- _INSTRUCTIONS TO FOLLOW_: Starting from the first line below, count every line holding the word "none", then state the total alone.

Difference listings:
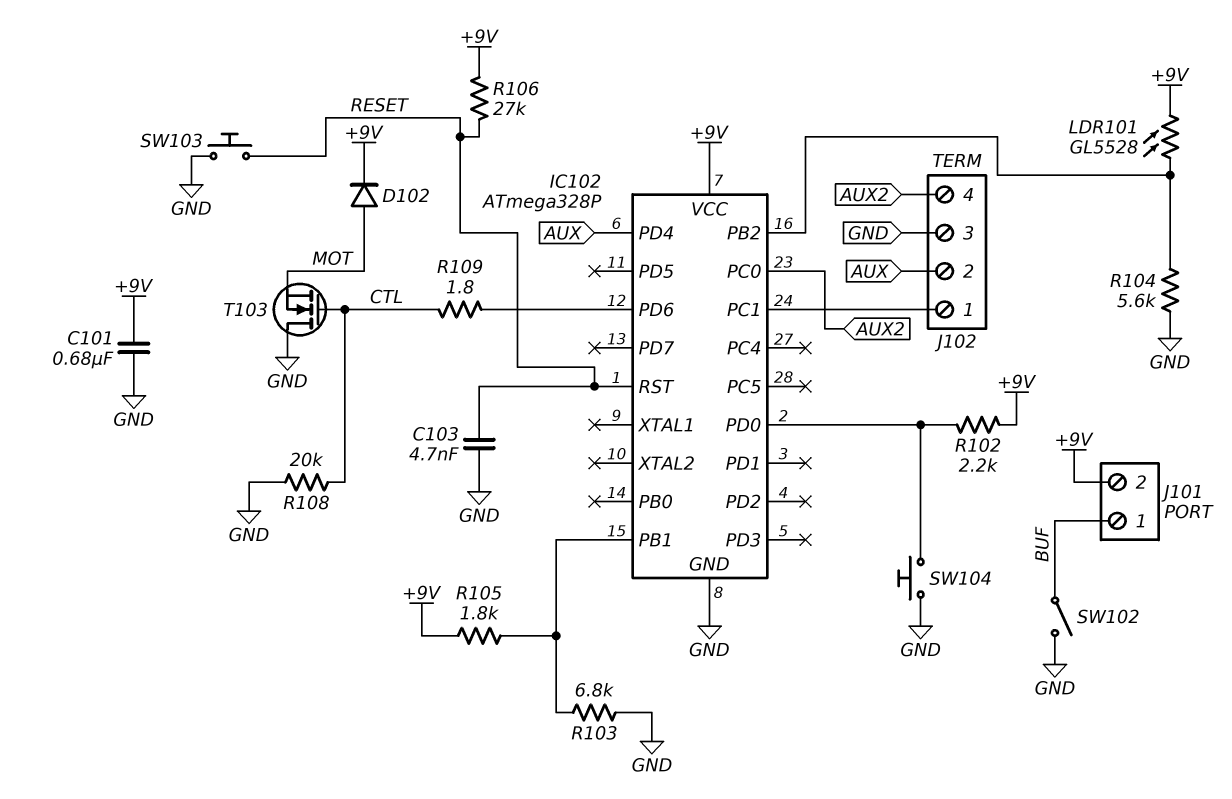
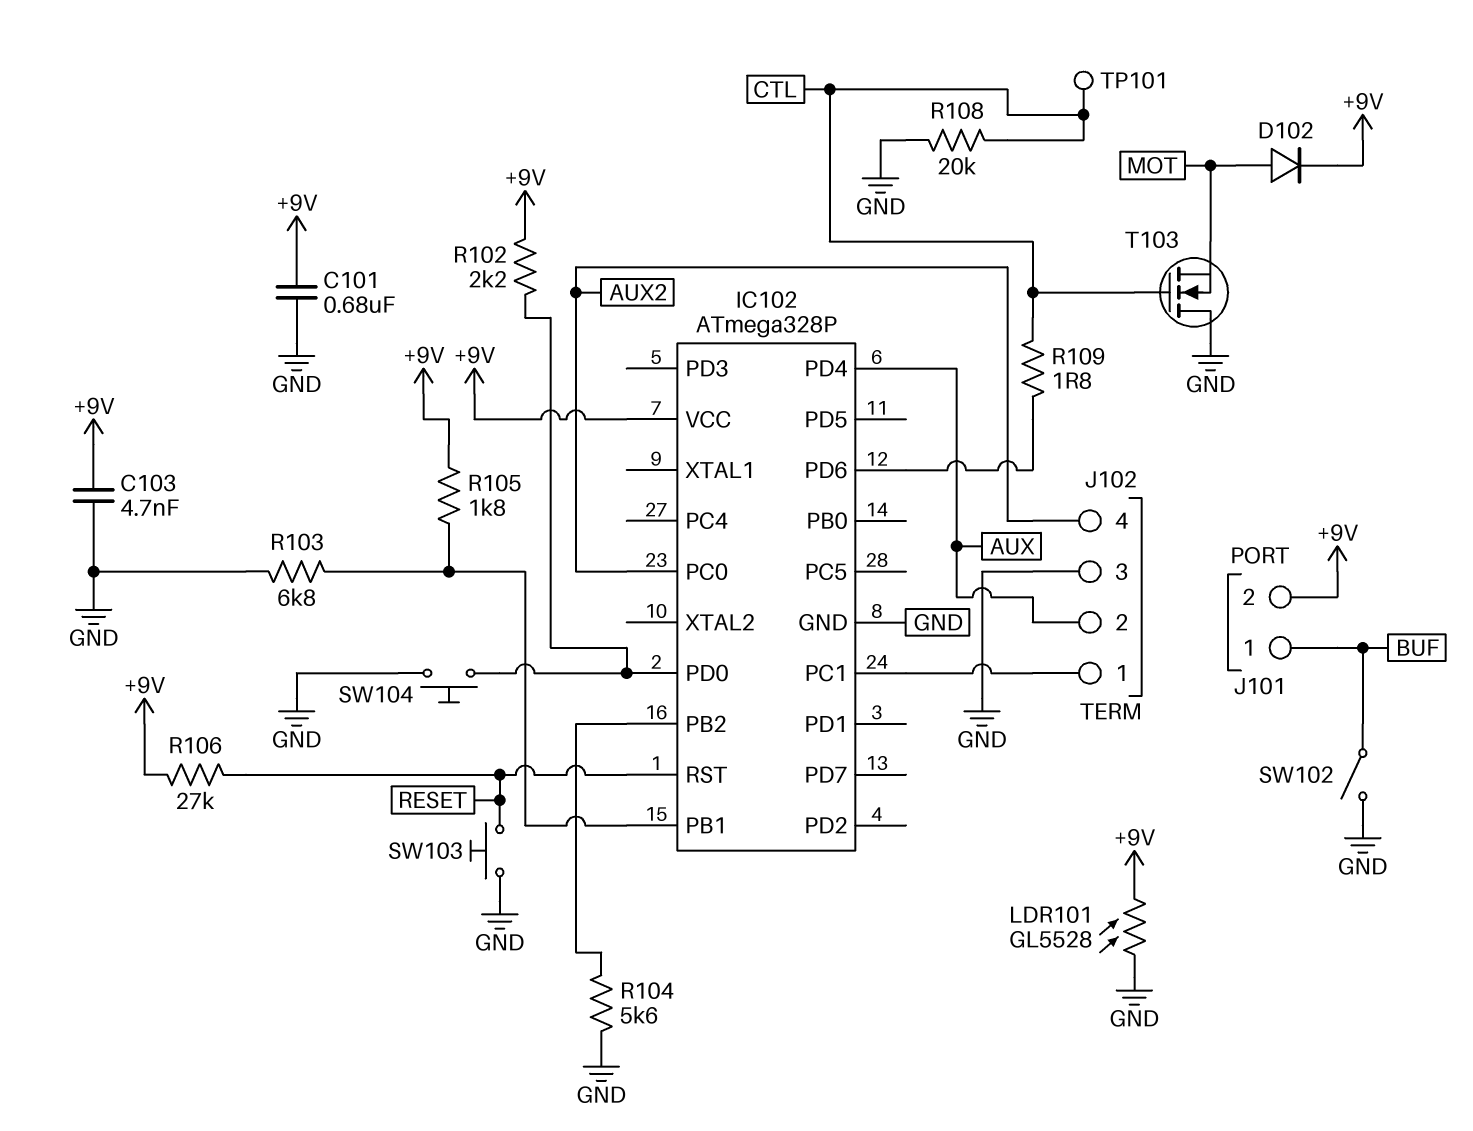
C103: 4.7nF (GND, RESET) -> 4.7nF (+9V, GND)
LDR101: GL5528 (+9V, IC102/PB2) -> GL5528 (+9V, GND)
TP101: none -> test point (CTL)

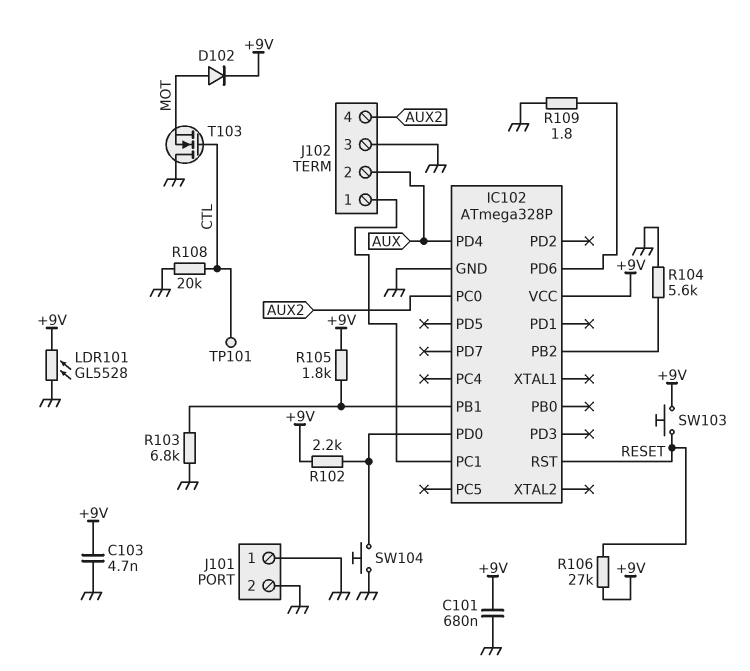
J101 pin 1: BUF -> GND
J101 pin 2: +9V -> GND
R109: 1.8 (CTL, IC102/PD6) -> 1.8 (GND, IC102/PD6)
SW102: switch (BUF, GND) -> none
SW103: button (GND, RESET) -> button (+9V, RESET)

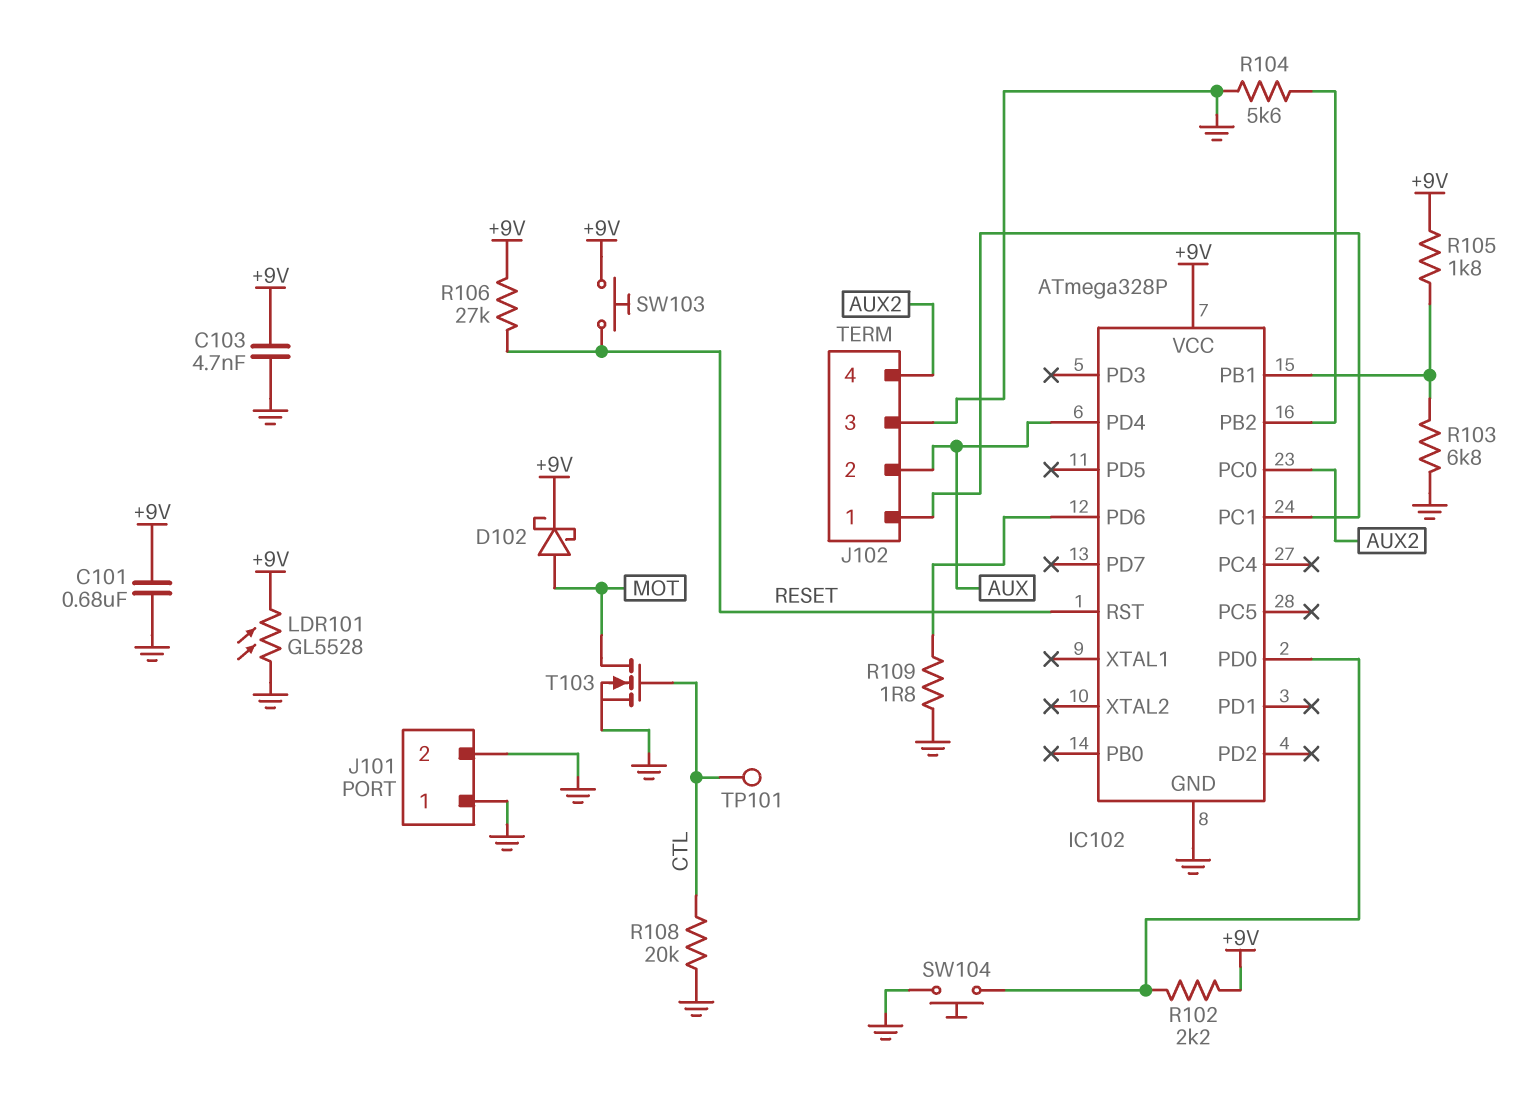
D102: diode (A MOT, K +9V) -> schottky (A MOT, K +9V)
T103: NMOS (G CTL, D GND, S MOT) -> NMOS (G CTL, D MOT, S GND)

- _ANSWER TO THIS PROBLEM_: 2